Assignment => Copy all data exactly. Skip pictures.

Segment Start: Data to examine

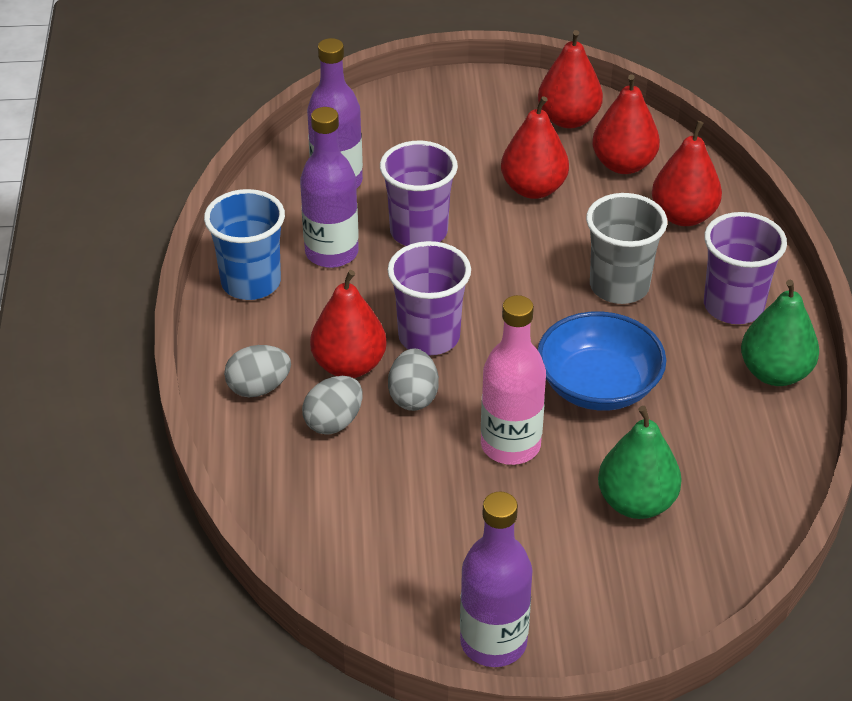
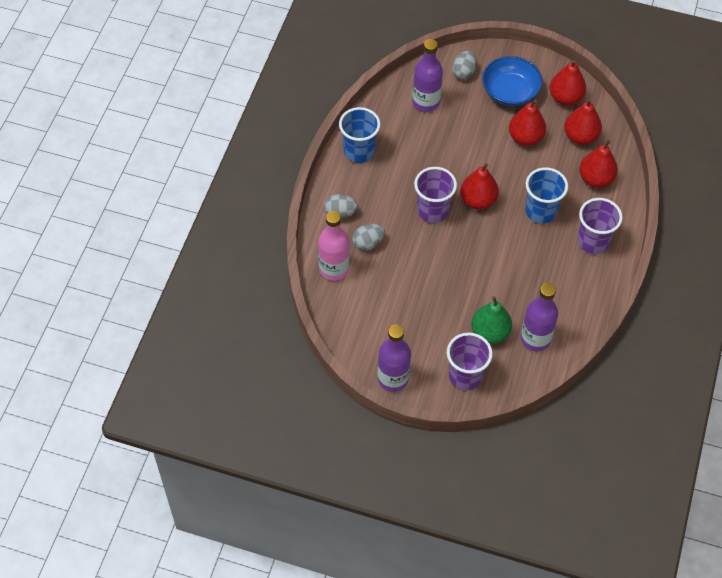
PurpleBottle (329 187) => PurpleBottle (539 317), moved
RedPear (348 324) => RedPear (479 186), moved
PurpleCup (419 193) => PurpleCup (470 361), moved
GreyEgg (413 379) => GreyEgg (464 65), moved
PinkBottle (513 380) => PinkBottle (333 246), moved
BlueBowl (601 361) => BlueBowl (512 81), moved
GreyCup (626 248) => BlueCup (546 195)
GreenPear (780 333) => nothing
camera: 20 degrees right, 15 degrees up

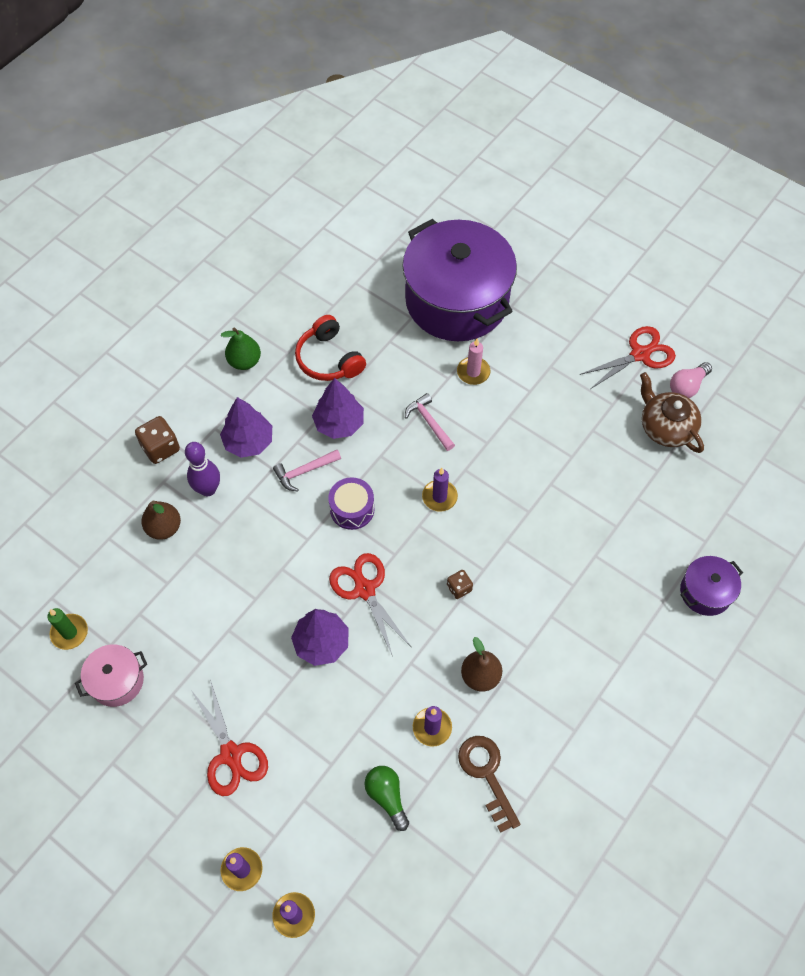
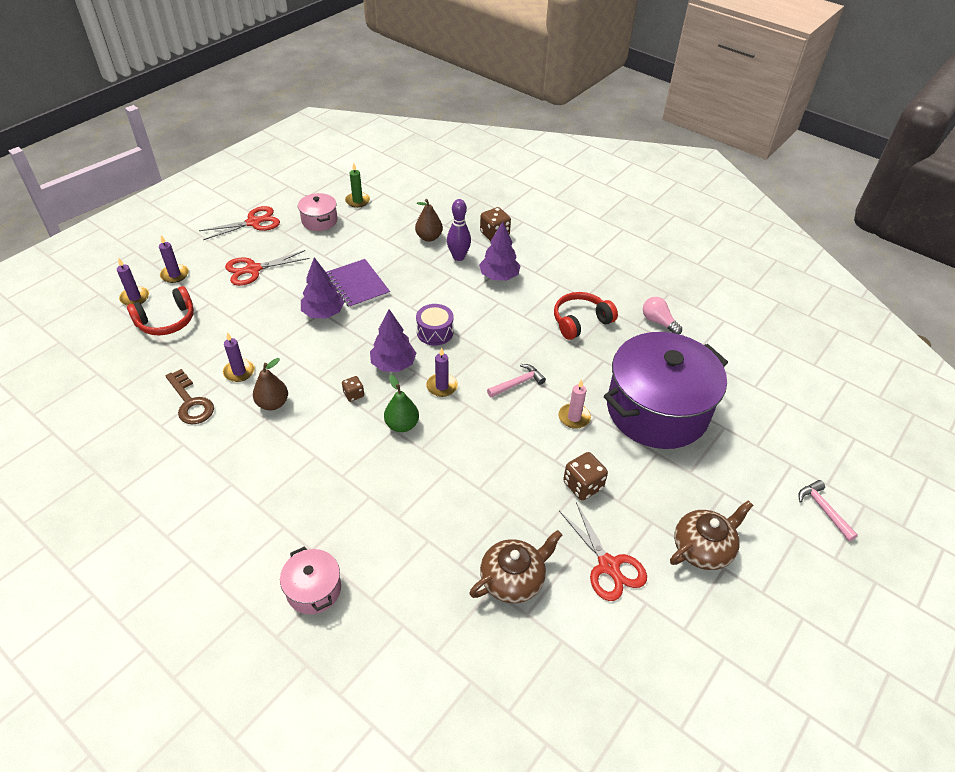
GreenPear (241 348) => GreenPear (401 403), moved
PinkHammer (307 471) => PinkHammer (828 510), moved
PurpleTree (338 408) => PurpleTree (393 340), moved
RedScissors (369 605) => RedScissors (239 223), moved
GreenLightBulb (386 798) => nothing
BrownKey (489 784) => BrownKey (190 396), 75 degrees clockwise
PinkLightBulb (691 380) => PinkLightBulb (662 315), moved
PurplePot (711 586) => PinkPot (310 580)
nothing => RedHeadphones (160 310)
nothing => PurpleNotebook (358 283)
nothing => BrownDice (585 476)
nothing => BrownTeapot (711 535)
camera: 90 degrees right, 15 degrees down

Segment End: Data to examine

Output for this exercise =>
PurpleBottle (329 187) => PurpleBottle (539 317), moved
RedPear (348 324) => RedPear (479 186), moved
PurpleCup (419 193) => PurpleCup (470 361), moved
GreyEgg (413 379) => GreyEgg (464 65), moved
PinkBottle (513 380) => PinkBottle (333 246), moved
BlueBowl (601 361) => BlueBowl (512 81), moved
GreyCup (626 248) => BlueCup (546 195)
GreenPear (780 333) => nothing
camera: 20 degrees right, 15 degrees up

GreenPear (241 348) => GreenPear (401 403), moved
PinkHammer (307 471) => PinkHammer (828 510), moved
PurpleTree (338 408) => PurpleTree (393 340), moved
RedScissors (369 605) => RedScissors (239 223), moved
GreenLightBulb (386 798) => nothing
BrownKey (489 784) => BrownKey (190 396), 75 degrees clockwise
PinkLightBulb (691 380) => PinkLightBulb (662 315), moved
PurplePot (711 586) => PinkPot (310 580)
nothing => RedHeadphones (160 310)
nothing => PurpleNotebook (358 283)
nothing => BrownDice (585 476)
nothing => BrownTeapot (711 535)
camera: 90 degrees right, 15 degrees down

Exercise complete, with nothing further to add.